• **TASK TO COMPLETE**: Return the listing verbatim, images left out.
━━━ MATERIAL FOR THE TASK
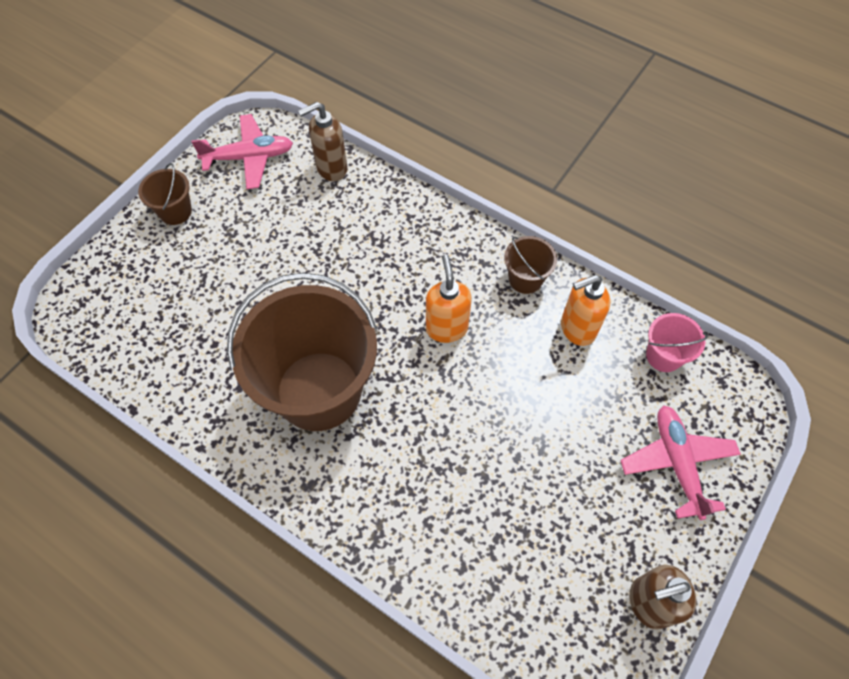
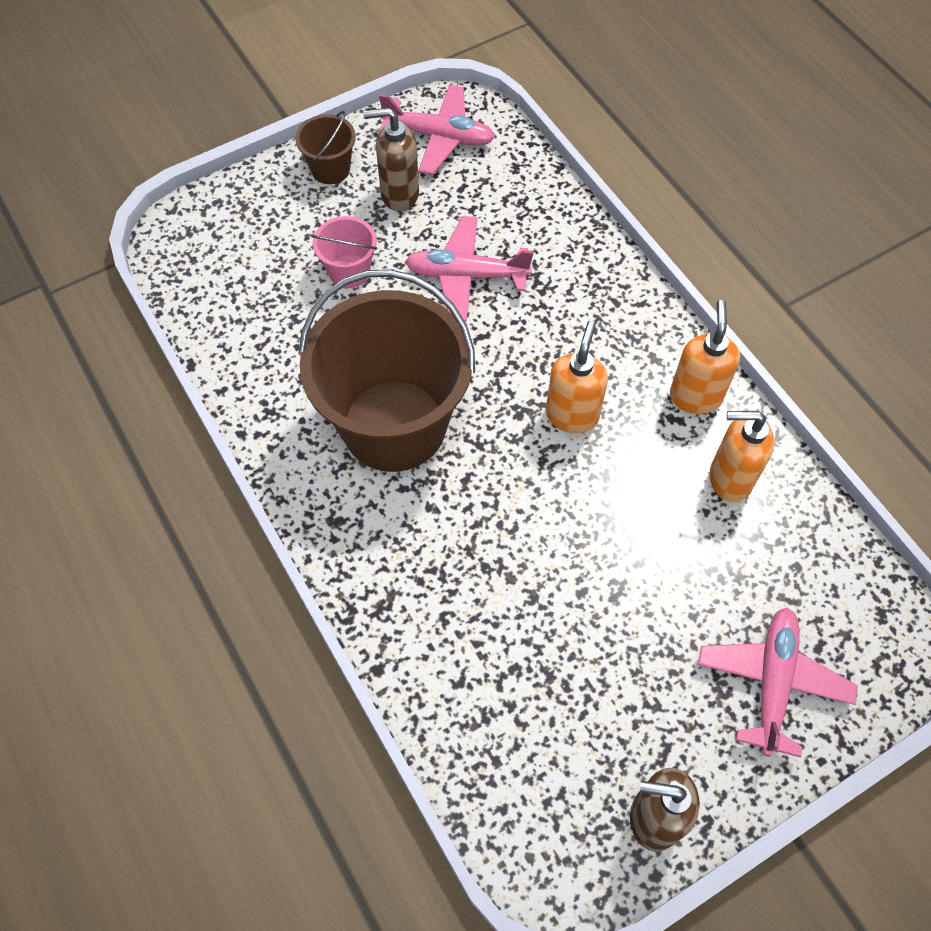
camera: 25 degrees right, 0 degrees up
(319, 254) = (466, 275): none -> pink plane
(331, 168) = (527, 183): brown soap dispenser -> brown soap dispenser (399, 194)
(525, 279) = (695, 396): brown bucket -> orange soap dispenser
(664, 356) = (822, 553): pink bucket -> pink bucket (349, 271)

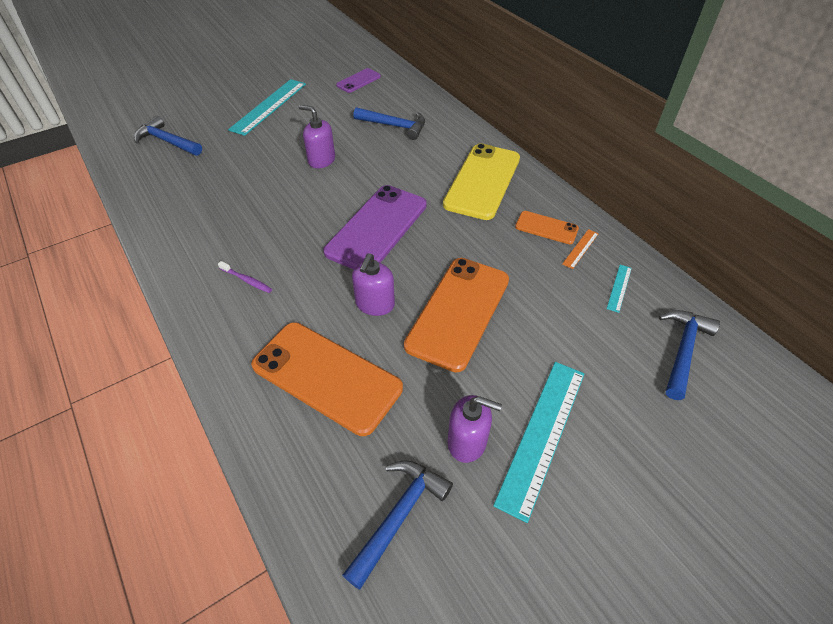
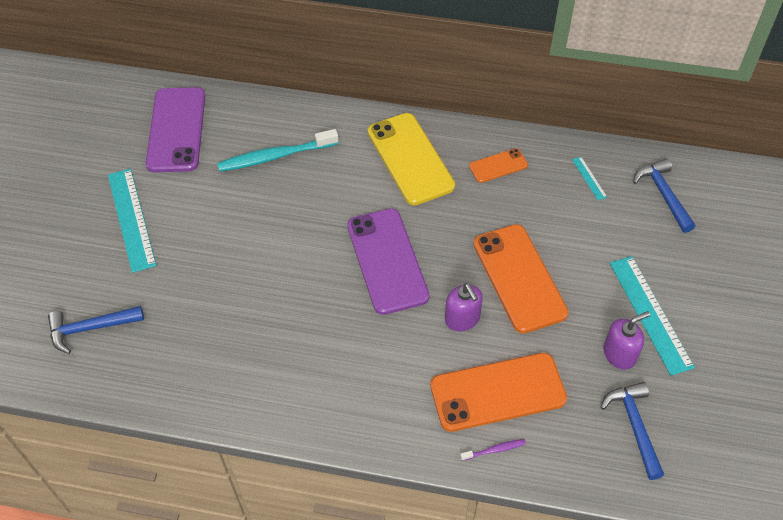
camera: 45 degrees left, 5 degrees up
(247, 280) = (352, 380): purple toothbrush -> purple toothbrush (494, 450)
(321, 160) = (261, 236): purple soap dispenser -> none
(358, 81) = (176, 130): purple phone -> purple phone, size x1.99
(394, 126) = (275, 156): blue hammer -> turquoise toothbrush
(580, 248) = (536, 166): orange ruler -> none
━━━━━━
• **EXERCISE SOLUTION**:
camera: 25 degrees right, 0 degrees up
(319, 254) = (466, 275): none -> pink plane
(331, 168) = (527, 183): brown soap dispenser -> brown soap dispenser (399, 194)
(525, 279) = (695, 396): brown bucket -> orange soap dispenser
(664, 356) = (822, 553): pink bucket -> pink bucket (349, 271)

camera: 45 degrees left, 5 degrees up
(247, 280) = (352, 380): purple toothbrush -> purple toothbrush (494, 450)
(321, 160) = (261, 236): purple soap dispenser -> none
(358, 81) = (176, 130): purple phone -> purple phone, size x1.99
(394, 126) = (275, 156): blue hammer -> turquoise toothbrush
(580, 248) = (536, 166): orange ruler -> none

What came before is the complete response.